Coordinate-based change listings:

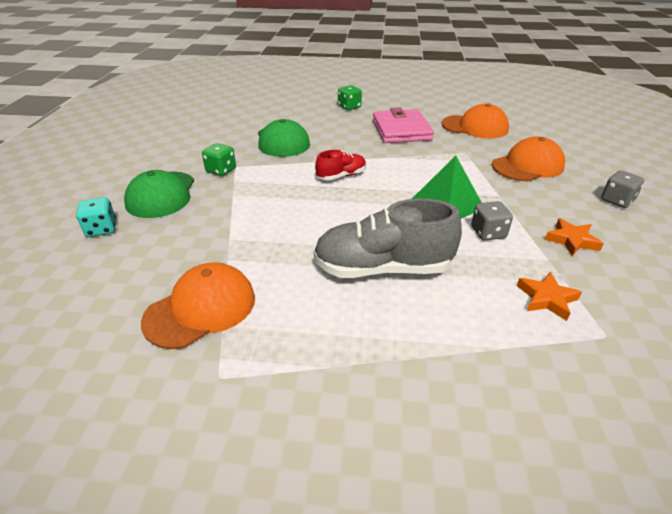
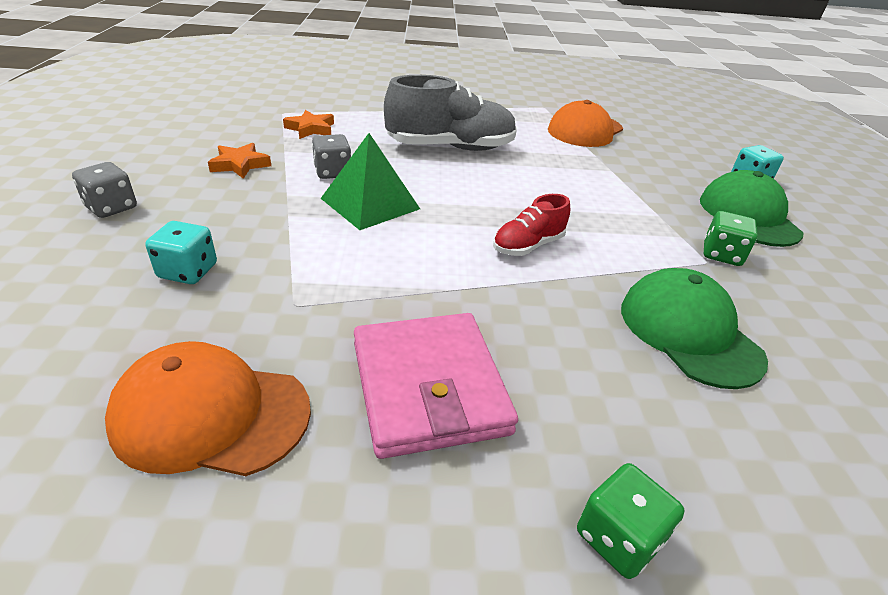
camera: 170 degrees right, 0 degrees up
orange cap [492,137,565,181] -> turquoise dice [145,221,217,284]

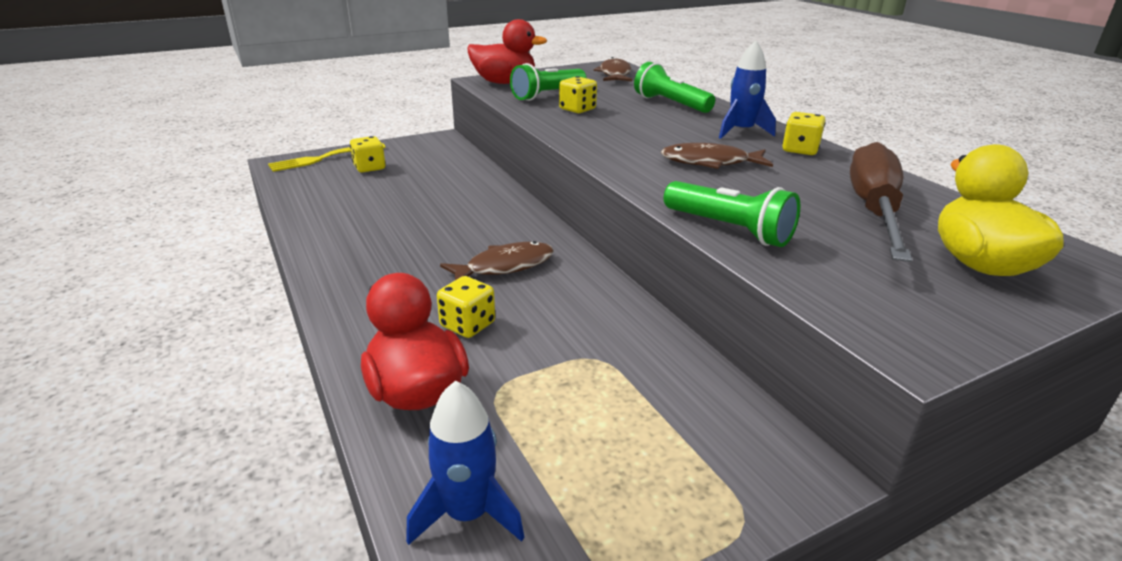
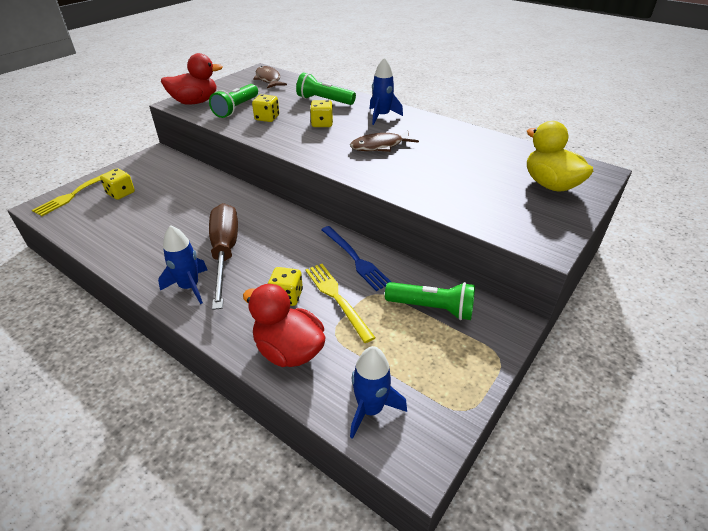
camera: 25 degrees left, 10 degrees up
brown fish [440,241,554,280] -> none
green flashlight [664,181,800,247] -> green flashlight moved to [385,282,475,320]
yellow dice [782,112,826,155] -> yellow dice moved to [310,100,333,127]
brown screwdriver [850,142,912,262] -> brown screwdriver moved to [209,203,238,310]
none -> blue rocket [158,225,207,304]
none -> yellow fork [305,264,376,343]
none -> blue fork [321,226,391,291]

What is needed: Drop the pictures; repeat each entry above exactly.

Result of the task:
camera: 170 degrees right, 0 degrees up
orange cap [492,137,565,181] -> turquoise dice [145,221,217,284]

camera: 25 degrees left, 10 degrees up
brown fish [440,241,554,280] -> none
green flashlight [664,181,800,247] -> green flashlight moved to [385,282,475,320]
yellow dice [782,112,826,155] -> yellow dice moved to [310,100,333,127]
brown screwdriver [850,142,912,262] -> brown screwdriver moved to [209,203,238,310]
none -> blue rocket [158,225,207,304]
none -> yellow fork [305,264,376,343]
none -> blue fork [321,226,391,291]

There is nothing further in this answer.